[DATA RECORDS — start]

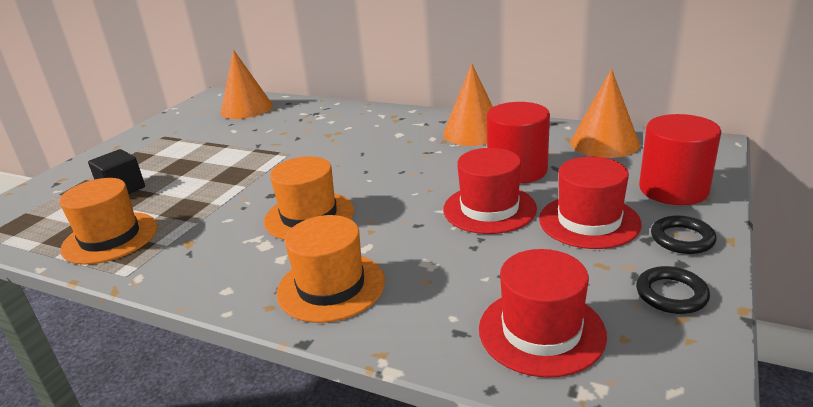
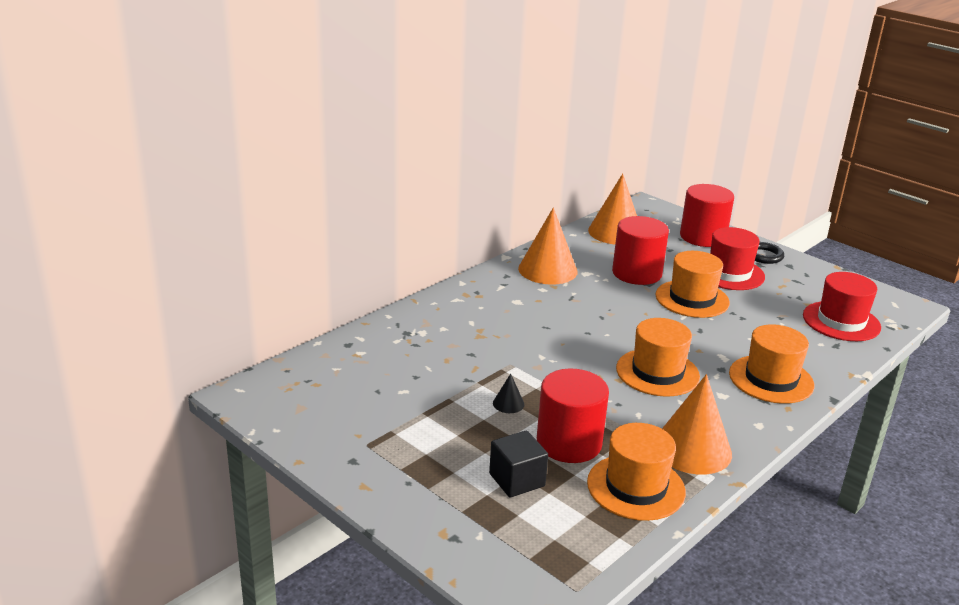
camera: 75 degrees left, 0 degrees up
(175, 198) = (569, 443): none -> red cylinder
(228, 165) = (508, 403): none -> black cone
(246, 108) = (333, 374): orange cone -> orange cone (692, 449)
(489, 209) = (692, 299): red hat -> orange hat
(671, 294) = (818, 278): black ring -> none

[DATA RECORDS — finish]

▸ **ASSIGNMENT**
Reproduce all of the entries exactly as they appear, though any picture they include must be omitted.

▸ **RESULT**
camera: 75 degrees left, 0 degrees up
(175, 198) = (569, 443): none -> red cylinder
(228, 165) = (508, 403): none -> black cone
(246, 108) = (333, 374): orange cone -> orange cone (692, 449)
(489, 209) = (692, 299): red hat -> orange hat
(671, 294) = (818, 278): black ring -> none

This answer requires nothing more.